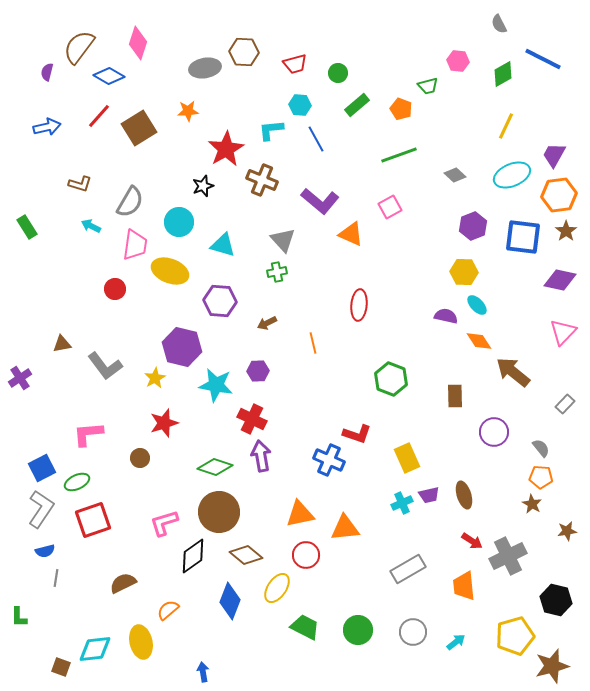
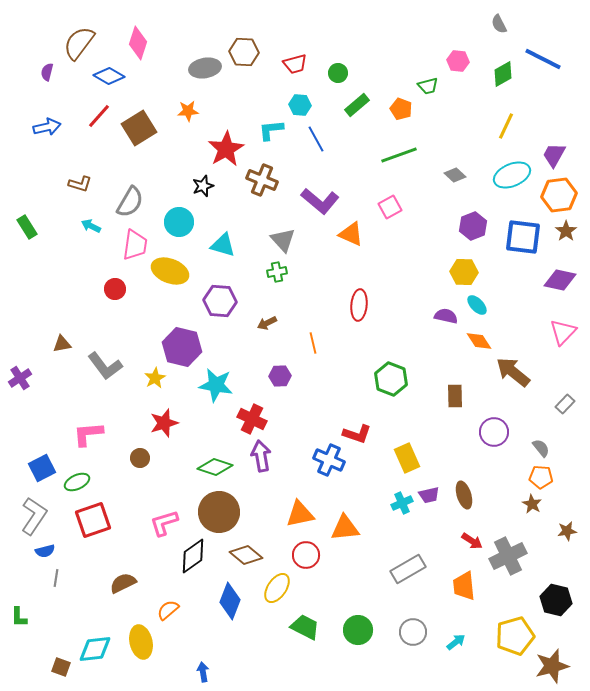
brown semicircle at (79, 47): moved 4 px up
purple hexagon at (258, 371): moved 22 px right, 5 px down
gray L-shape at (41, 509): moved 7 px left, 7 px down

═══

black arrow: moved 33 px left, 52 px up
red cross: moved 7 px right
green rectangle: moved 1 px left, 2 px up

═══

Try it
When a line in the data holds the word "down", show that line.

Reply to the exercise
purple hexagon at (258, 371): moved 22 px right, 5 px down
gray L-shape at (41, 509): moved 7 px left, 7 px down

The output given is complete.